> Edit difference data:
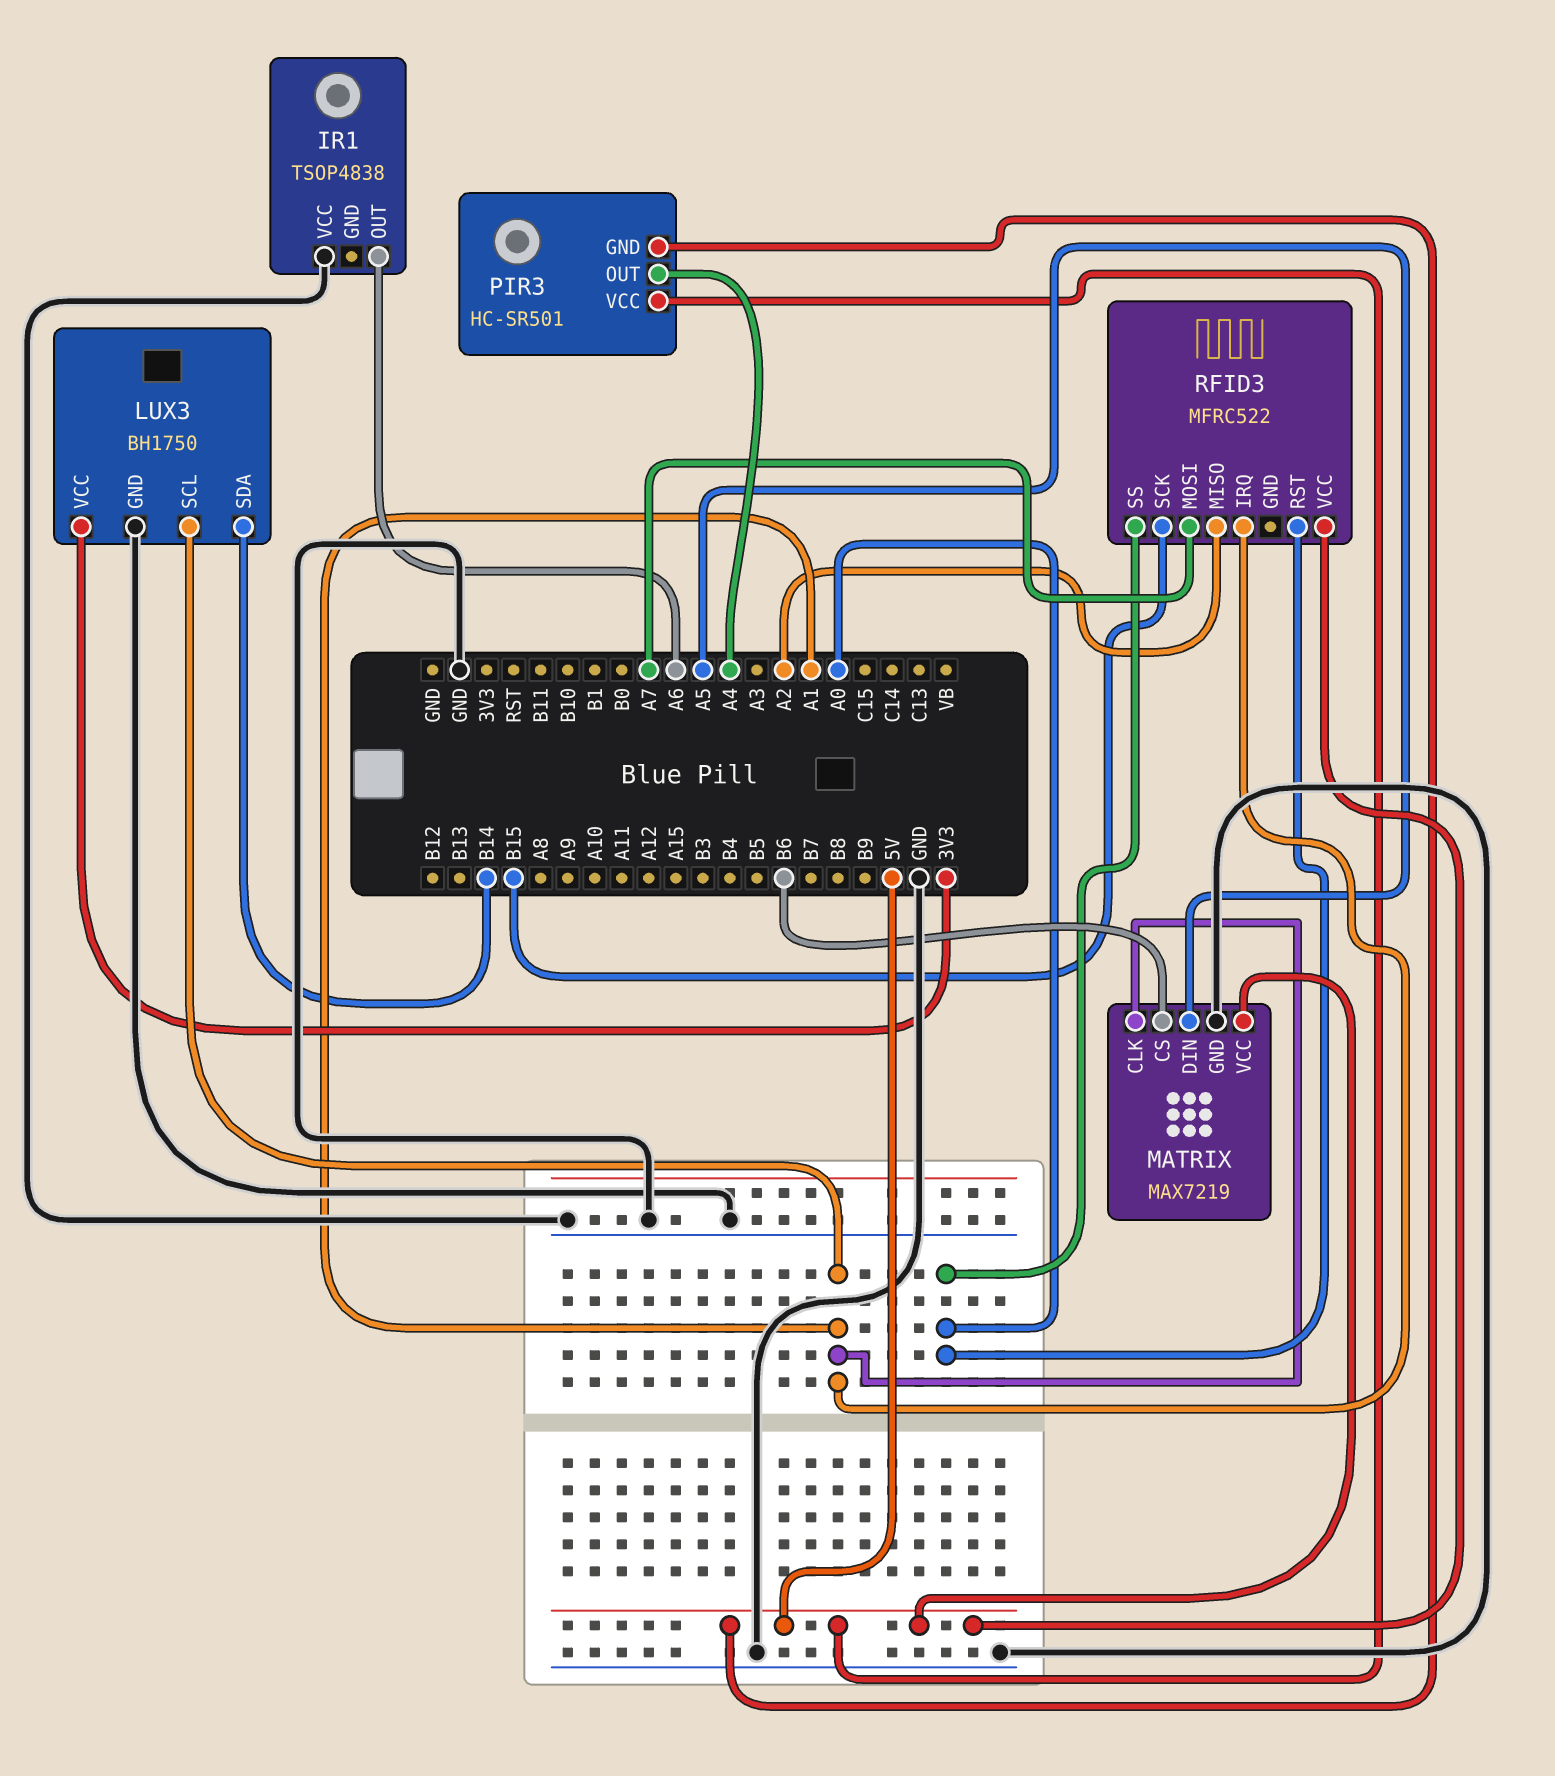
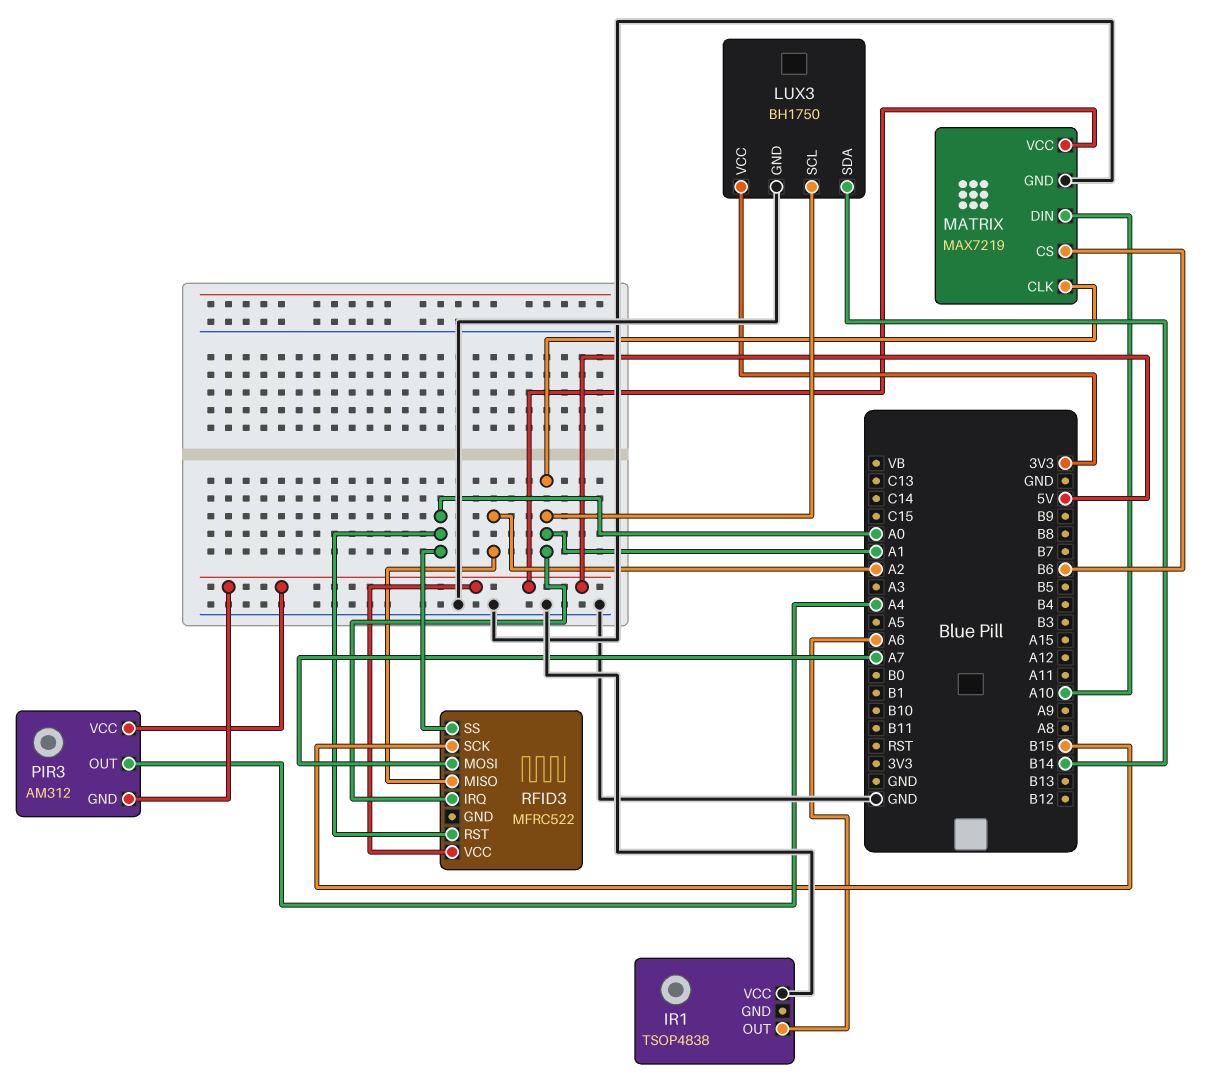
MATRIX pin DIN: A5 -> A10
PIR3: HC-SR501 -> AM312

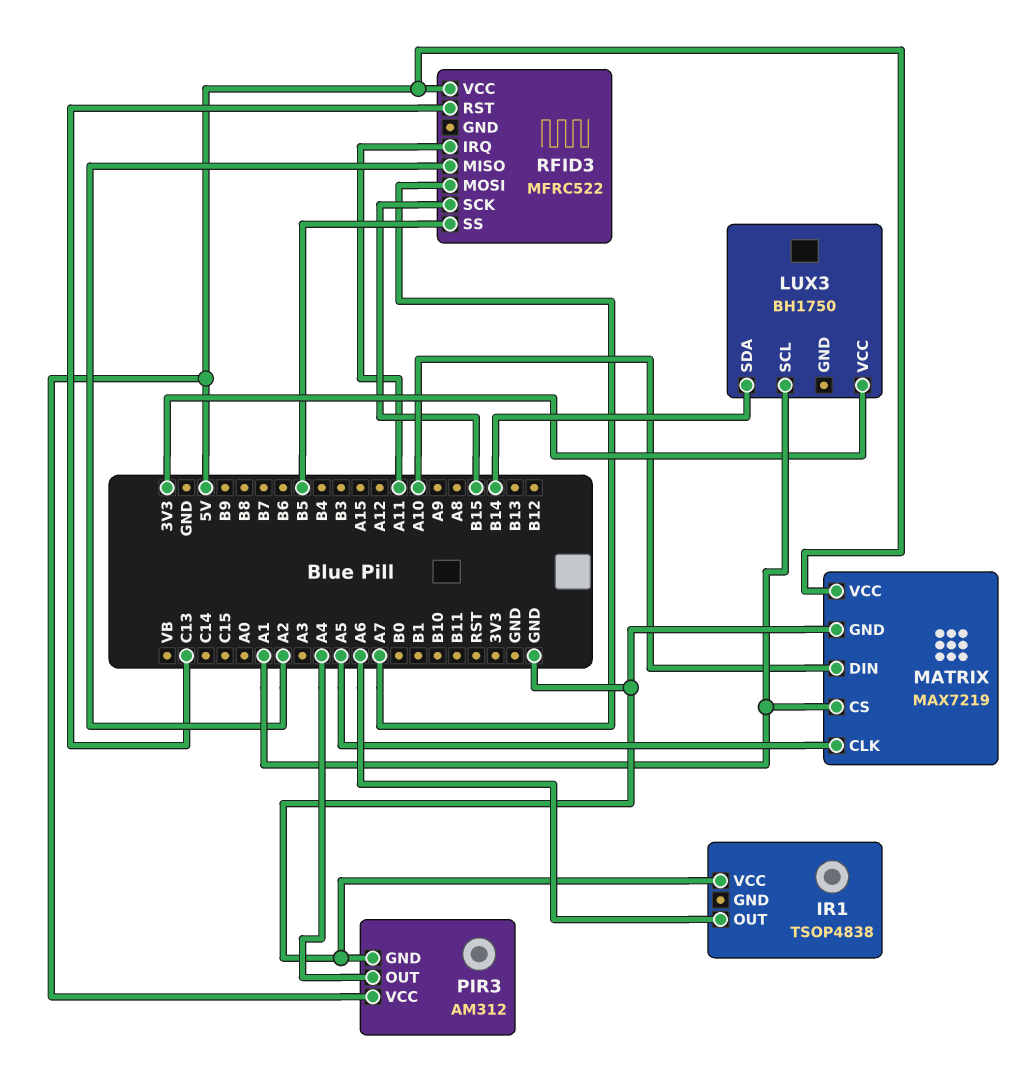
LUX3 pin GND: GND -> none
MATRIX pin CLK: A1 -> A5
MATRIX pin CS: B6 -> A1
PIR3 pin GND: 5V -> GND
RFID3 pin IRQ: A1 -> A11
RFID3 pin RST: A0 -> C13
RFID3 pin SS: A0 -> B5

> Exercise prompt: Nothing but the records themselves, exact and complete, should be returned; leave the pictures out.

> Solution:
MATRIX pin DIN: A5 -> A10
PIR3: HC-SR501 -> AM312

LUX3 pin GND: GND -> none
MATRIX pin CLK: A1 -> A5
MATRIX pin CS: B6 -> A1
PIR3 pin GND: 5V -> GND
RFID3 pin IRQ: A1 -> A11
RFID3 pin RST: A0 -> C13
RFID3 pin SS: A0 -> B5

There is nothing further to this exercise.